# About this task
For each line in the data below that has the word "turquoise", copy that line.

# Data
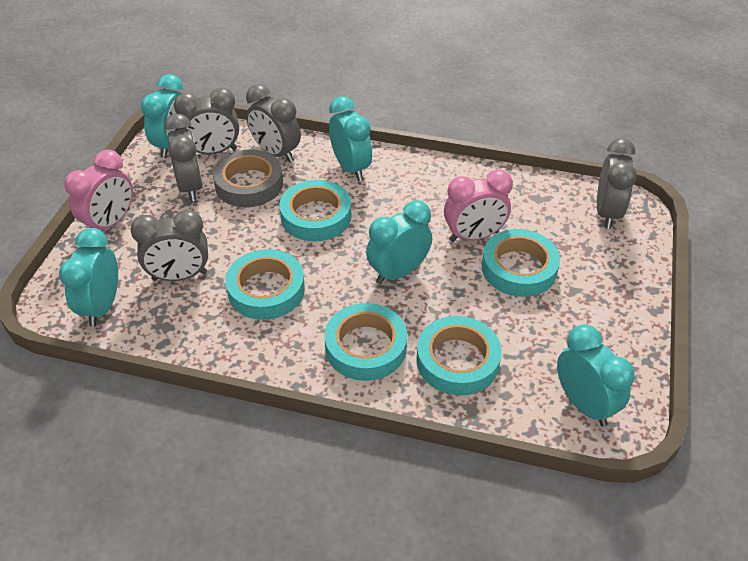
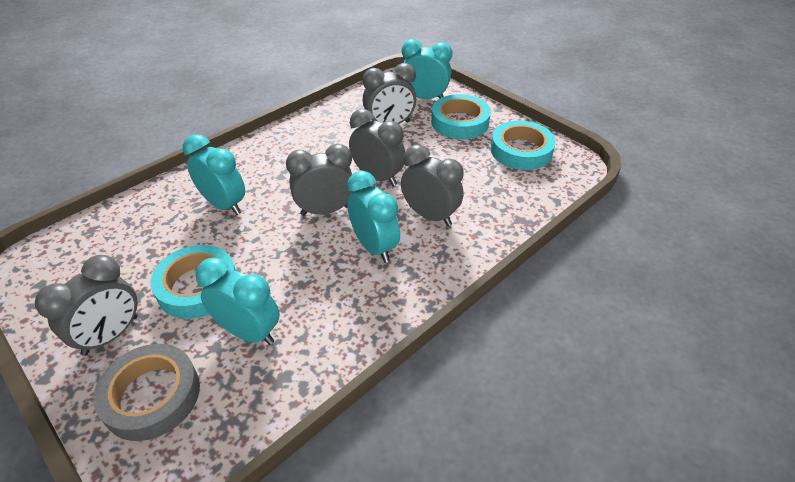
pink clock: 2 -> 0
turquoise clock: 5 -> 4
turquoise tape: 5 -> 3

# Solution to this problem
turquoise clock: 5 -> 4
turquoise tape: 5 -> 3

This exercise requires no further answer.